* _Source data_:
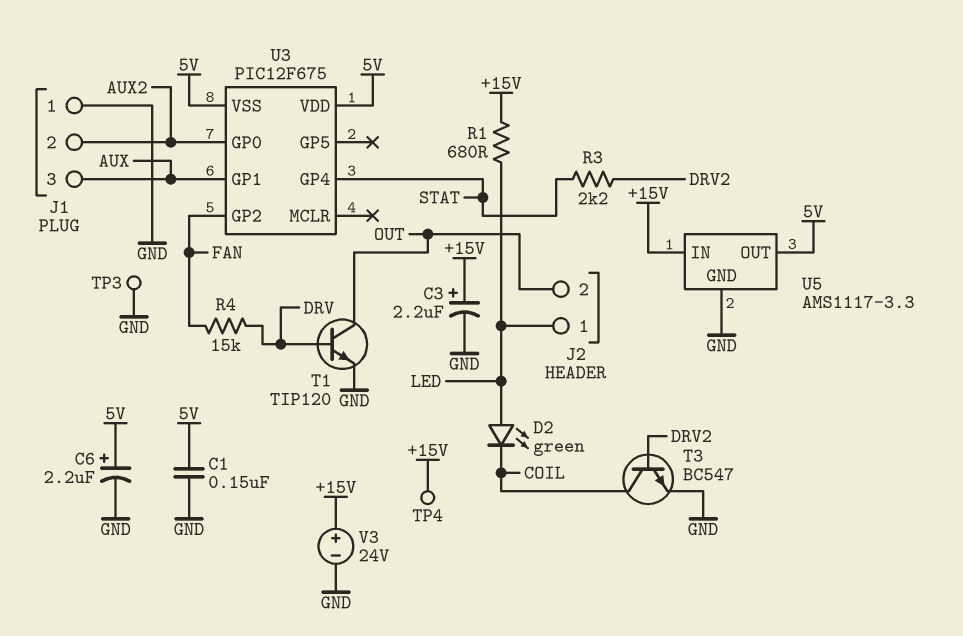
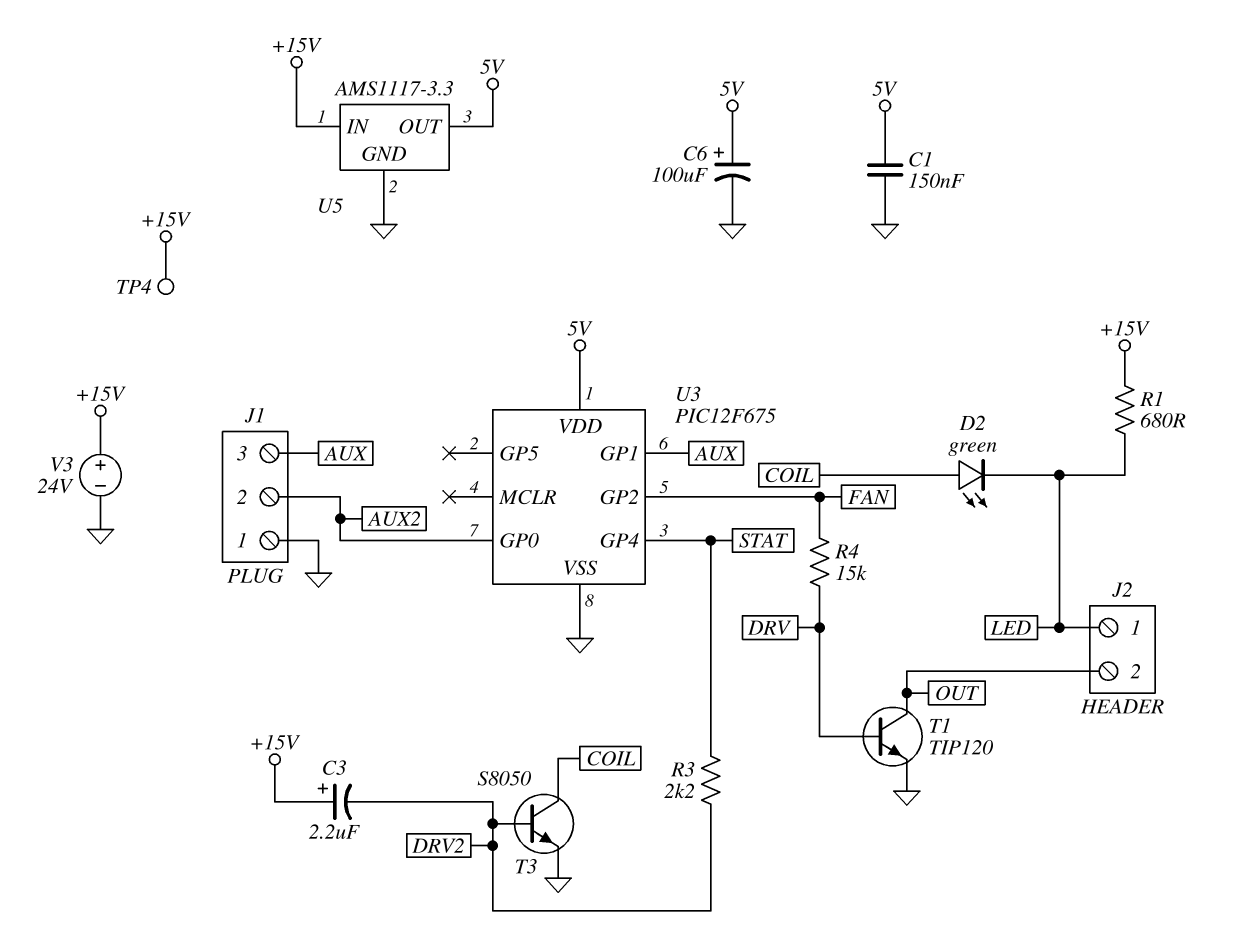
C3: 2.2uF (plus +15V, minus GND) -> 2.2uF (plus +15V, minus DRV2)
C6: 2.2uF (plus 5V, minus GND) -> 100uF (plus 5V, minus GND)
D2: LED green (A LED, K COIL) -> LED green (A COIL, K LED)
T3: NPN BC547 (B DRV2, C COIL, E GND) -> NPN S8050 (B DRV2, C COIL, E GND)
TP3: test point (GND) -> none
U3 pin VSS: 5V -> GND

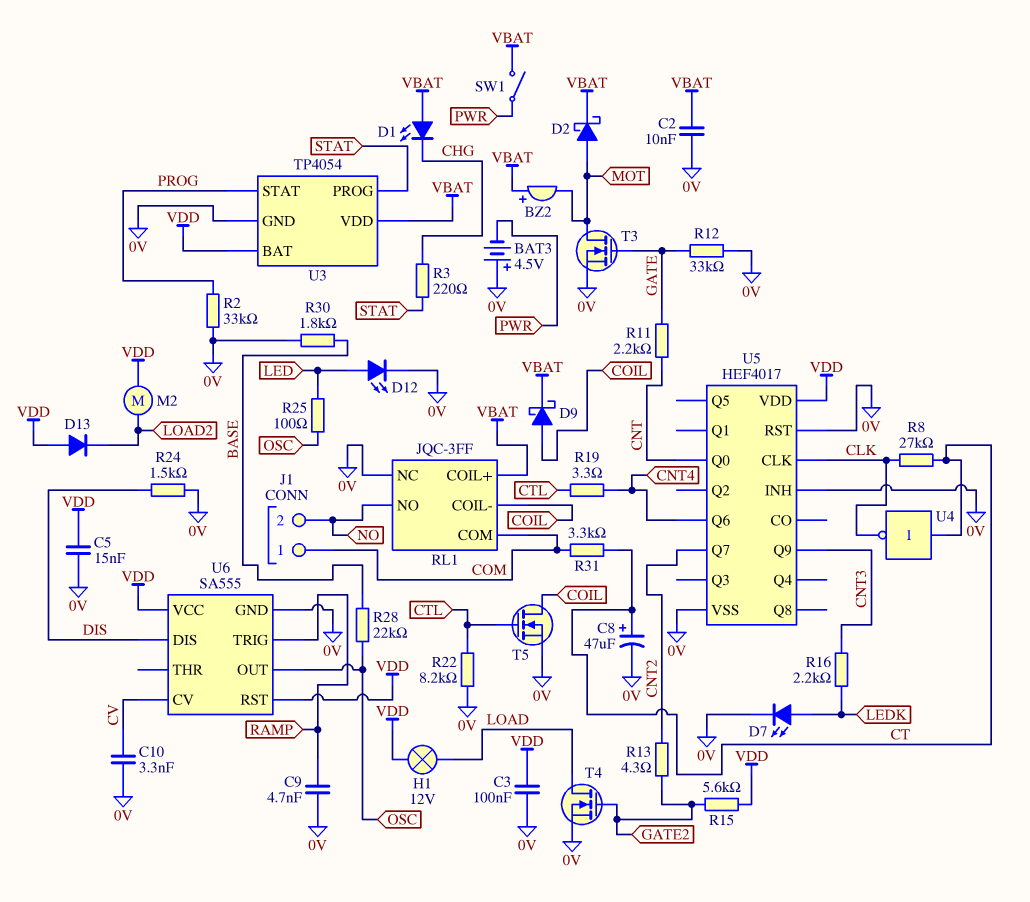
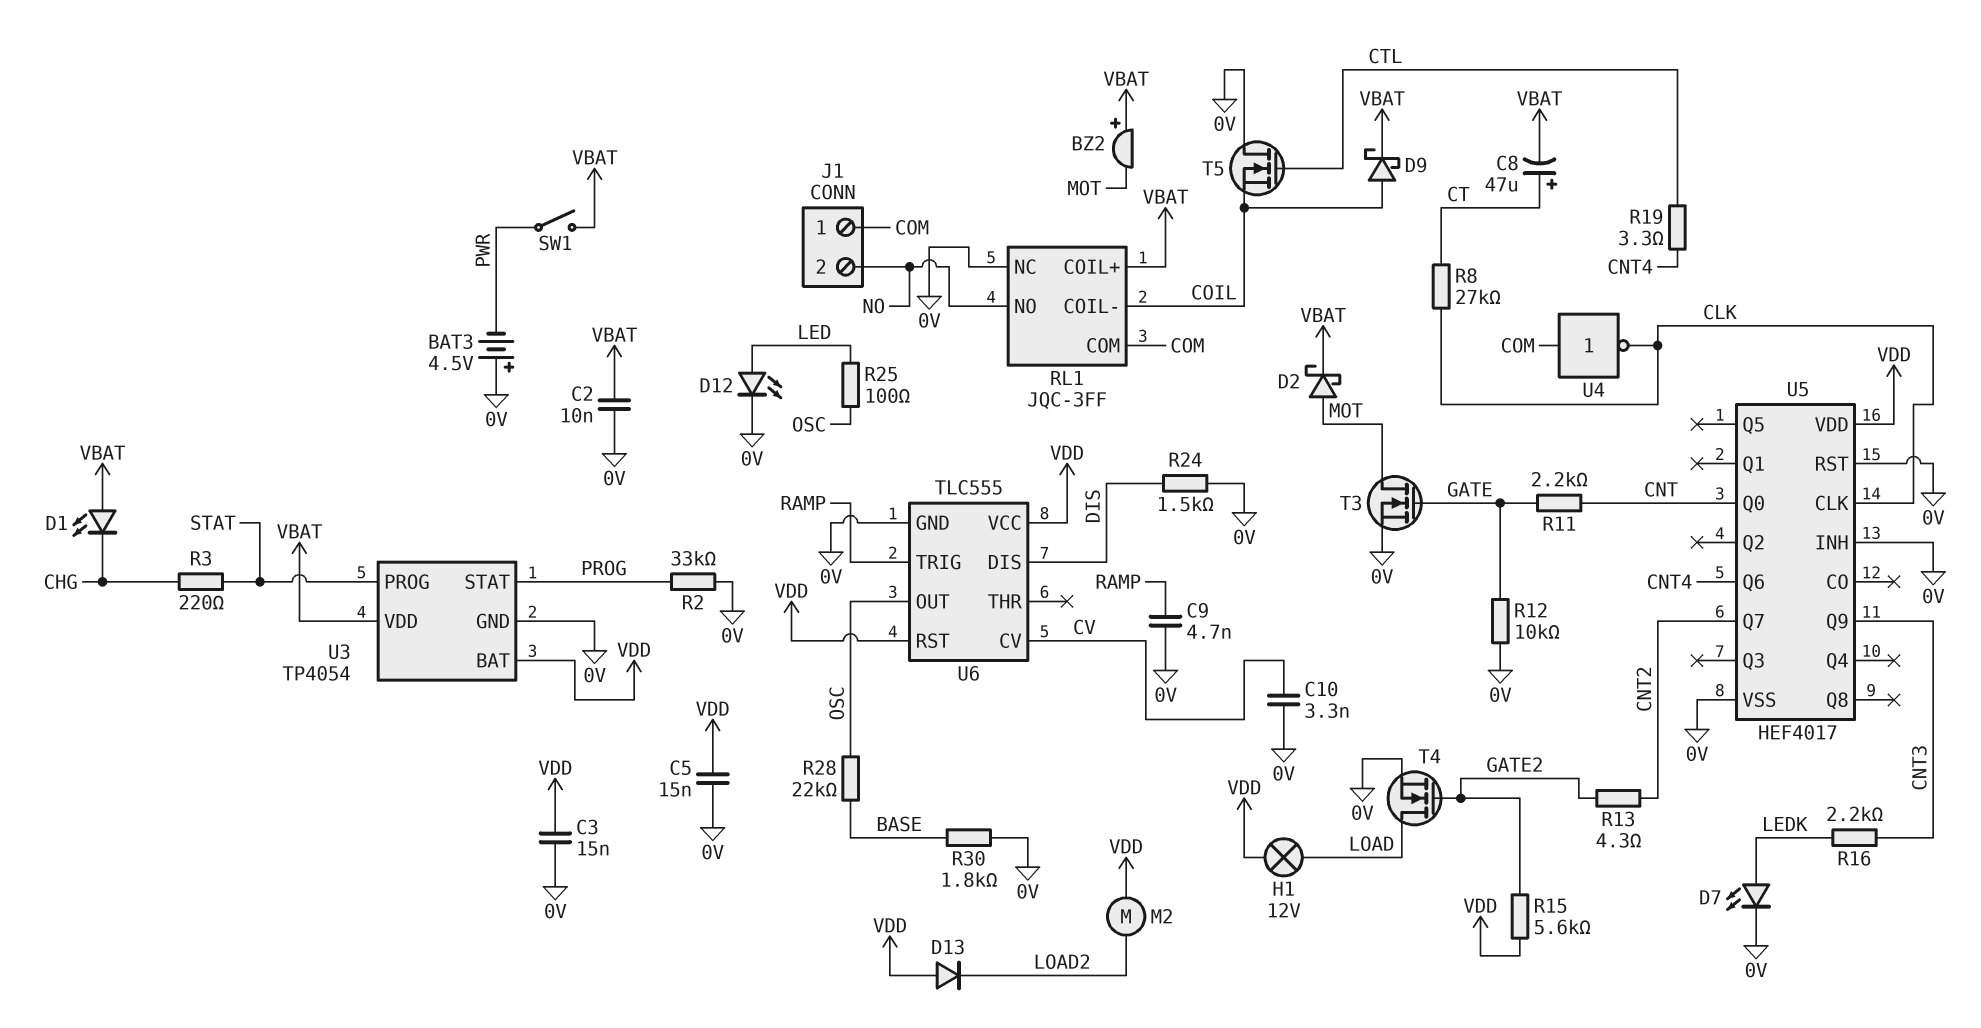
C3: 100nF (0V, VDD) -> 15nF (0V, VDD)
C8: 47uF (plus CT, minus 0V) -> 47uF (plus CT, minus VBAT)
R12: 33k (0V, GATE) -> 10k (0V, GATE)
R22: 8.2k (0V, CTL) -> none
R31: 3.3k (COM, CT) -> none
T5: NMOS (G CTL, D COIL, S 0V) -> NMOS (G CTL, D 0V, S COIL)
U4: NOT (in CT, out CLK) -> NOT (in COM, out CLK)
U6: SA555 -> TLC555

* _The problem_: No picture belongs in the copy. Print every entry above exactly as it stands.

* _Written response_:
C3: 2.2uF (plus +15V, minus GND) -> 2.2uF (plus +15V, minus DRV2)
C6: 2.2uF (plus 5V, minus GND) -> 100uF (plus 5V, minus GND)
D2: LED green (A LED, K COIL) -> LED green (A COIL, K LED)
T3: NPN BC547 (B DRV2, C COIL, E GND) -> NPN S8050 (B DRV2, C COIL, E GND)
TP3: test point (GND) -> none
U3 pin VSS: 5V -> GND

C3: 100nF (0V, VDD) -> 15nF (0V, VDD)
C8: 47uF (plus CT, minus 0V) -> 47uF (plus CT, minus VBAT)
R12: 33k (0V, GATE) -> 10k (0V, GATE)
R22: 8.2k (0V, CTL) -> none
R31: 3.3k (COM, CT) -> none
T5: NMOS (G CTL, D COIL, S 0V) -> NMOS (G CTL, D 0V, S COIL)
U4: NOT (in CT, out CLK) -> NOT (in COM, out CLK)
U6: SA555 -> TLC555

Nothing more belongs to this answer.